* _Requirement_
Restate, exactly as written, the entries below from the line that holds "RGB pin R: D10 -> D3" through the line that holds "RTC2: PCF8523 -> DS1307". Pictures are not part of the copy.

#### Data excerpts

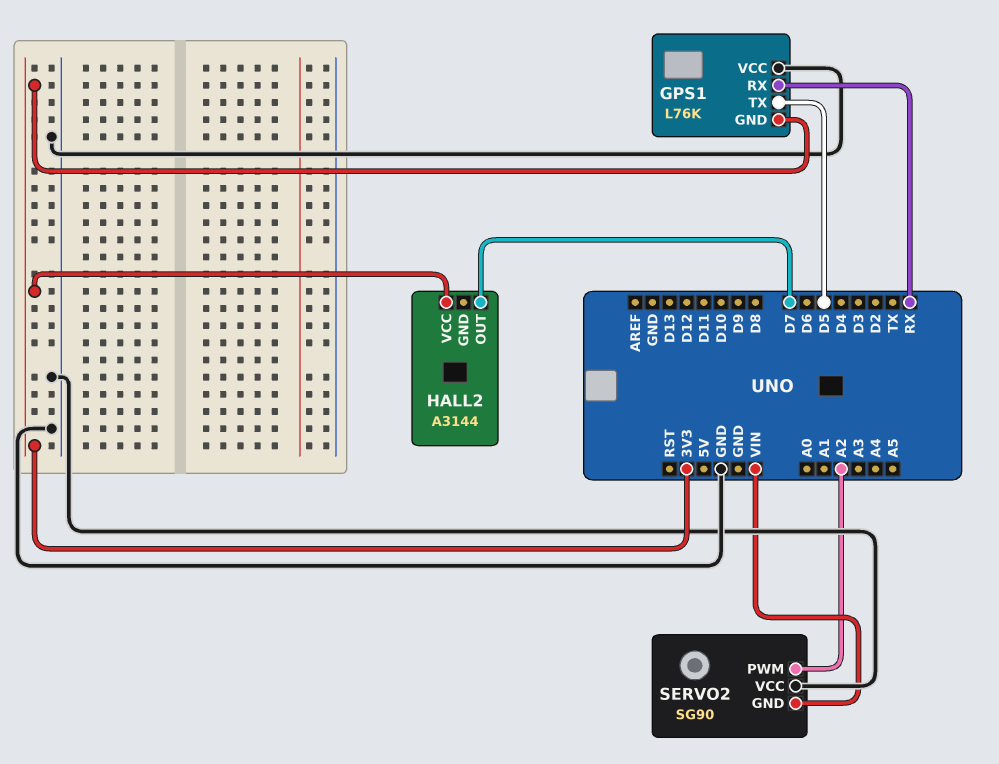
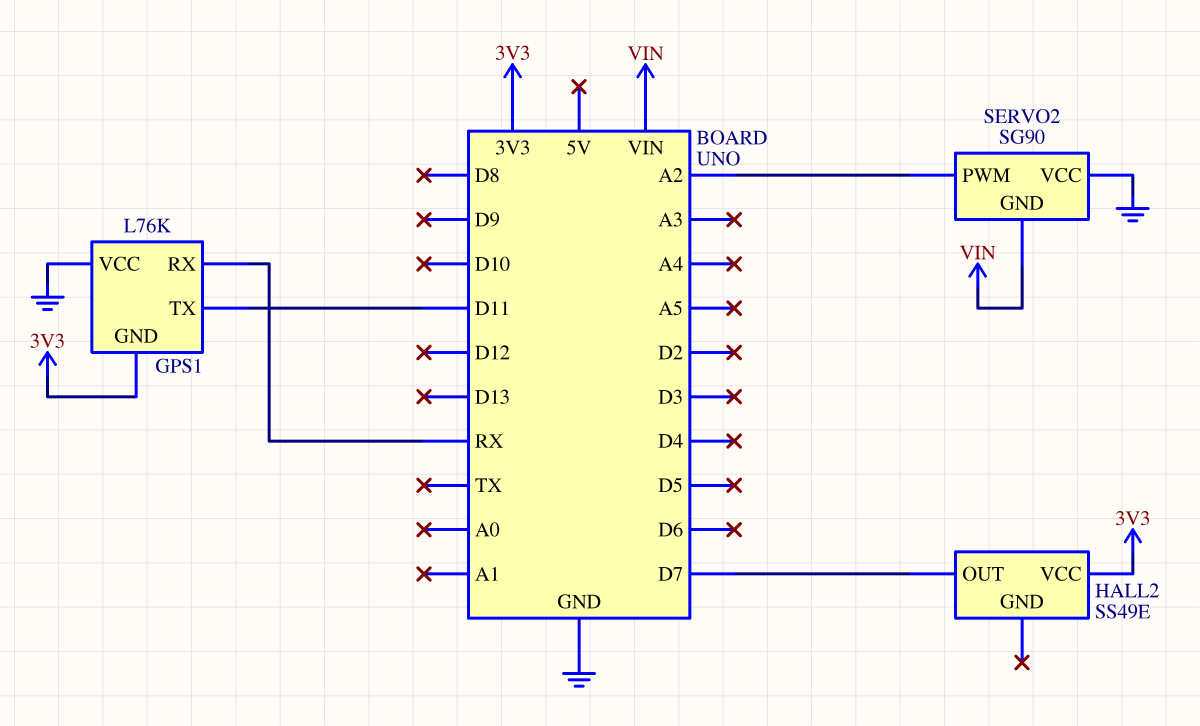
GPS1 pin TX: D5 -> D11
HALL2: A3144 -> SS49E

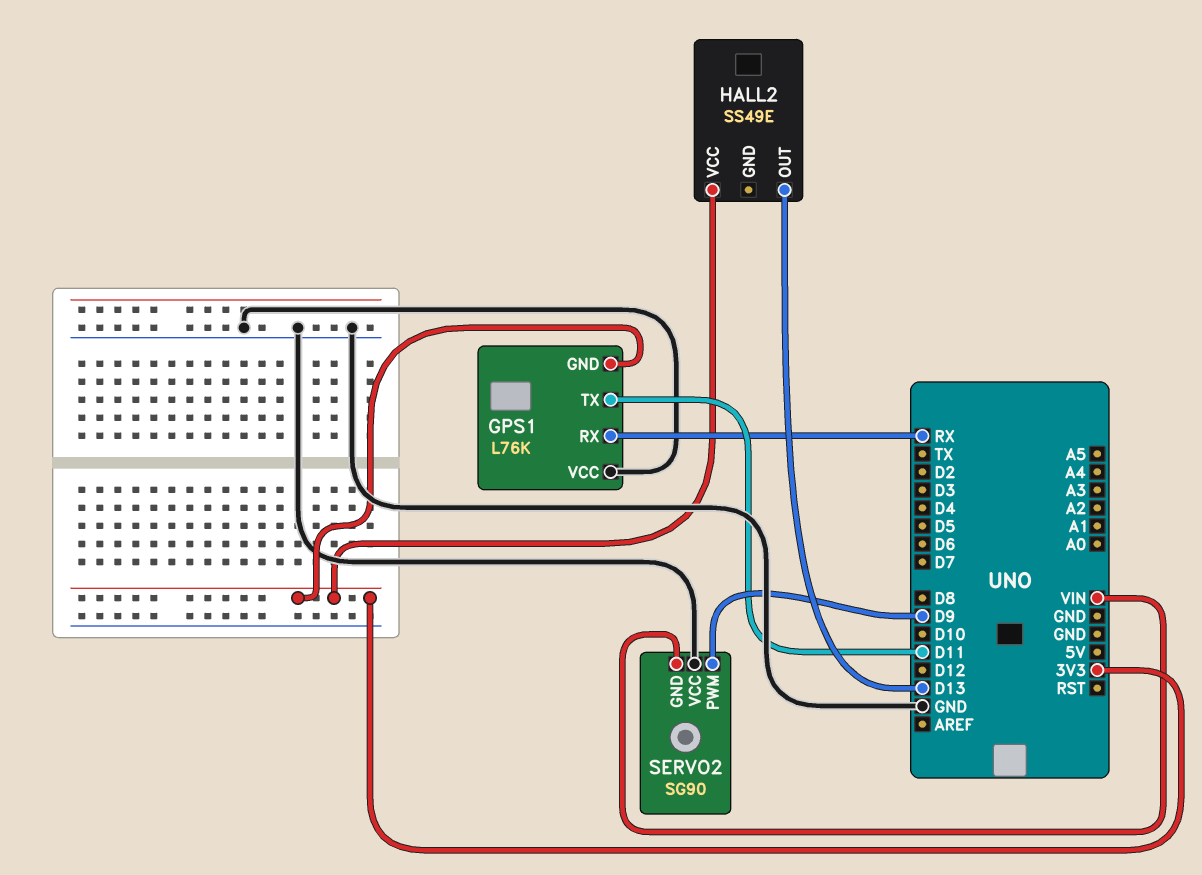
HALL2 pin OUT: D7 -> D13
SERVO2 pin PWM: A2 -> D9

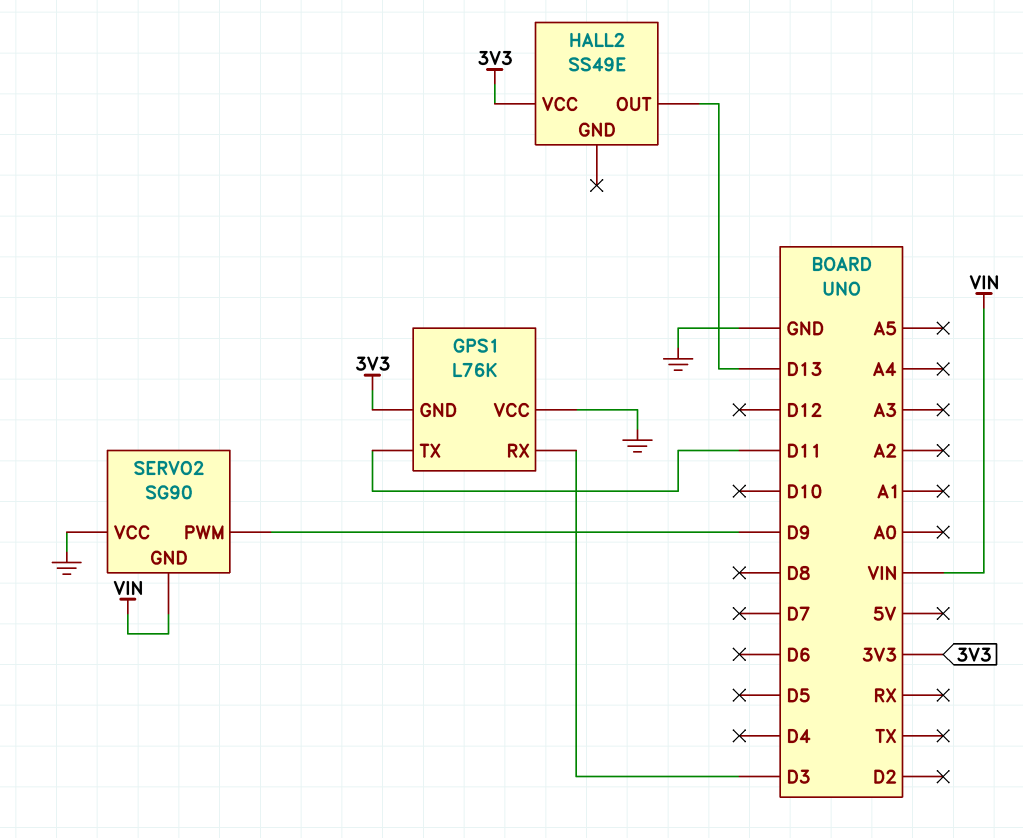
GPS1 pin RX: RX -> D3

########
#### Data excerpts

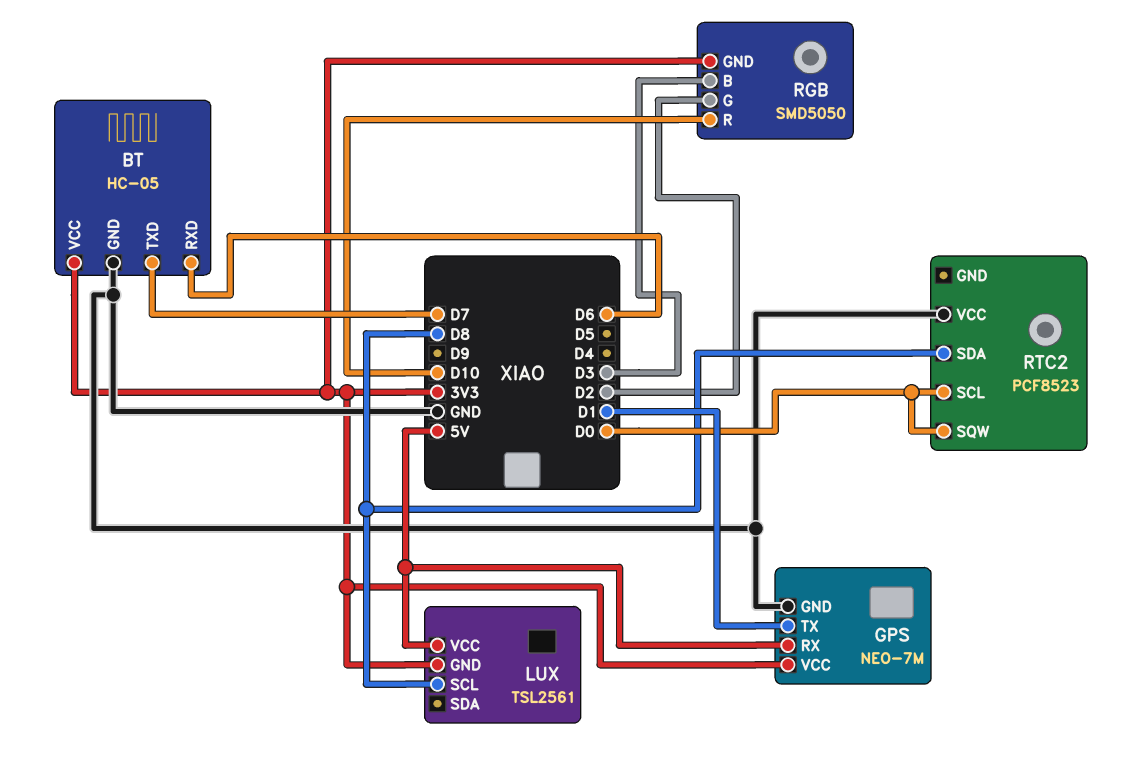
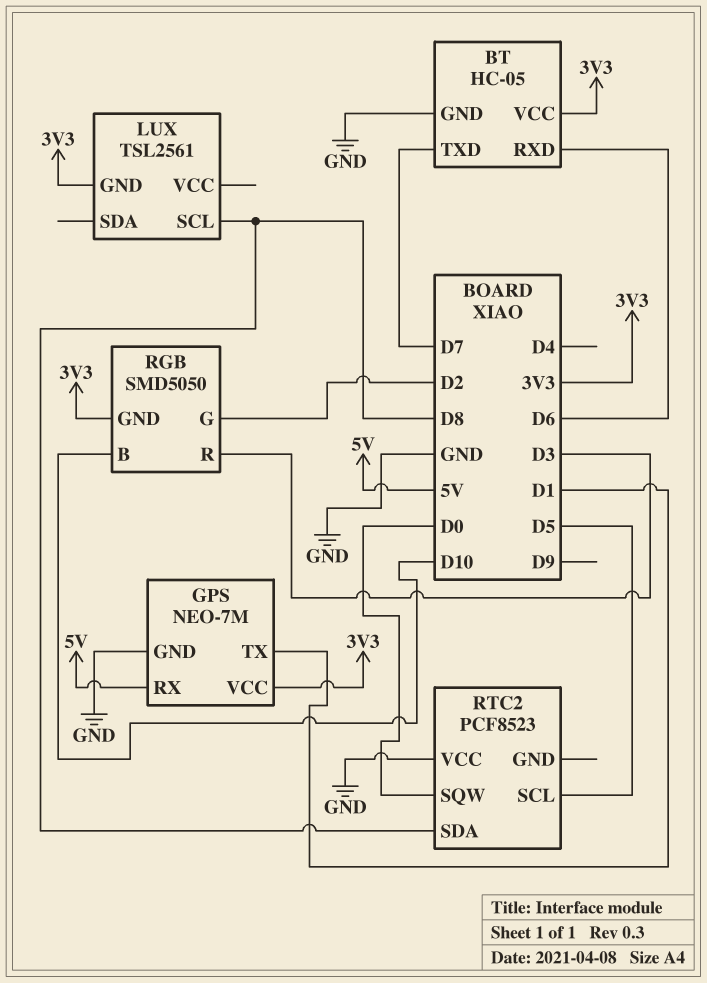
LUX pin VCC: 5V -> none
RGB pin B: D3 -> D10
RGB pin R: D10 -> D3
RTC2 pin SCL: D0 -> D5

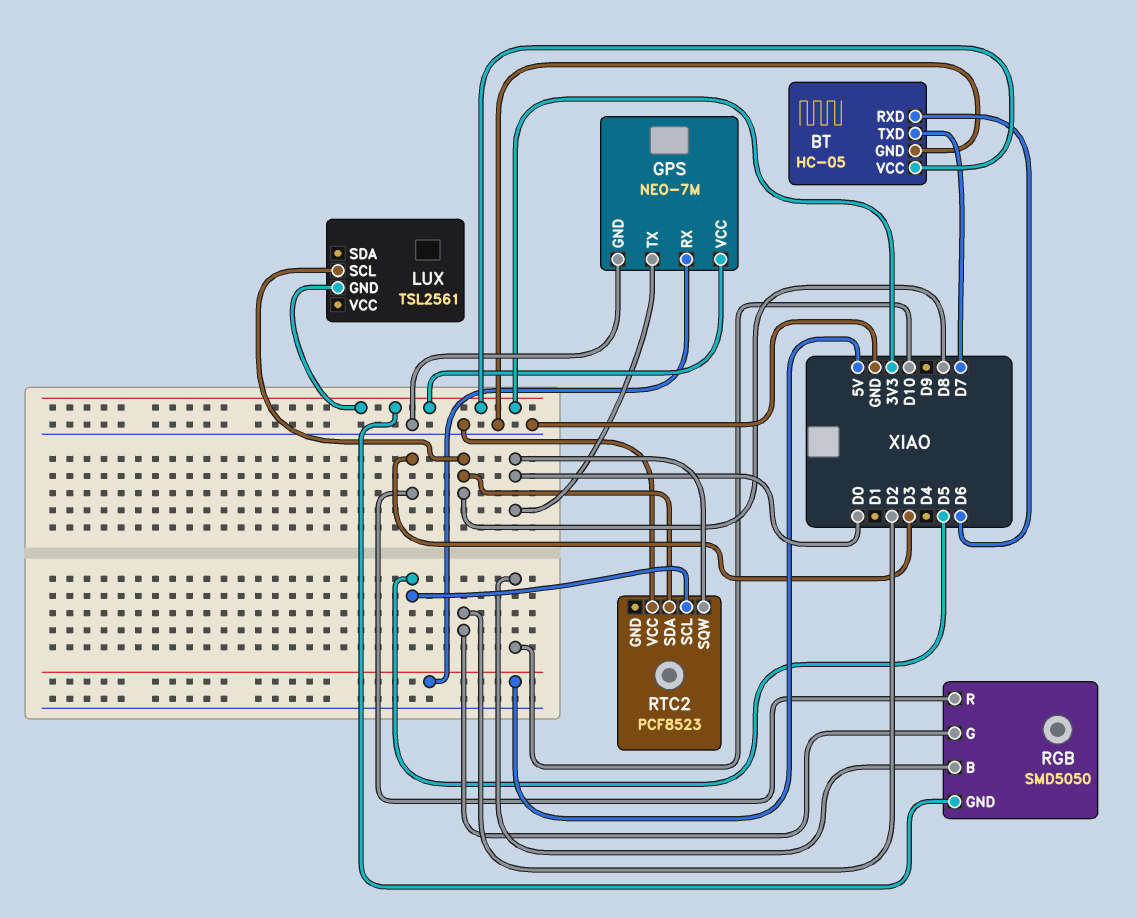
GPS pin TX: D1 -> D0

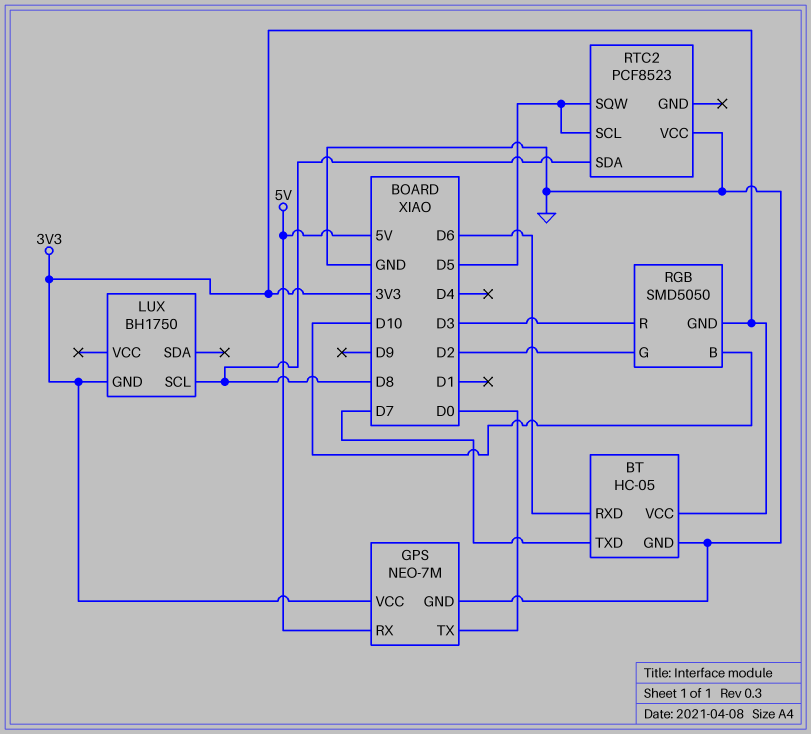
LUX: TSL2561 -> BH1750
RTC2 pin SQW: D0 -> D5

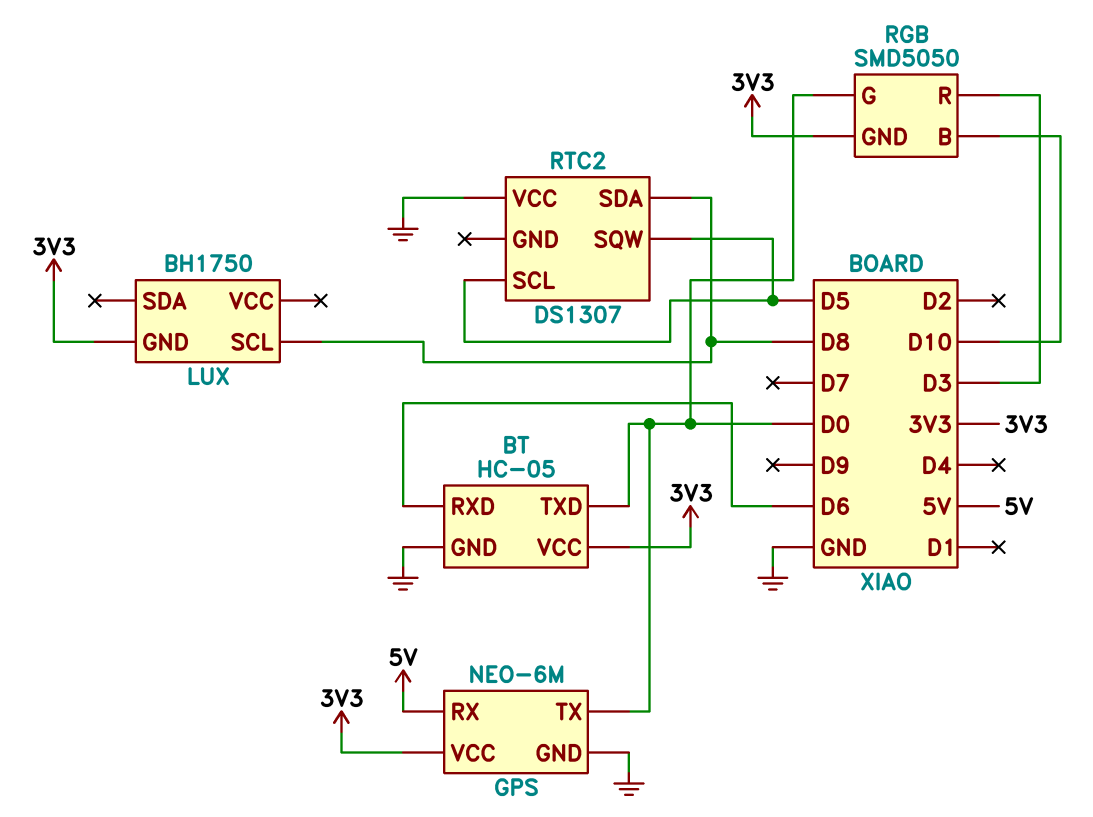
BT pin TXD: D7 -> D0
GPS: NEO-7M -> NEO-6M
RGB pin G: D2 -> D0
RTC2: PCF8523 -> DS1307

########

* _Reply_
RGB pin R: D10 -> D3
RTC2 pin SCL: D0 -> D5

GPS pin TX: D1 -> D0

LUX: TSL2561 -> BH1750
RTC2 pin SQW: D0 -> D5

BT pin TXD: D7 -> D0
GPS: NEO-7M -> NEO-6M
RGB pin G: D2 -> D0
RTC2: PCF8523 -> DS1307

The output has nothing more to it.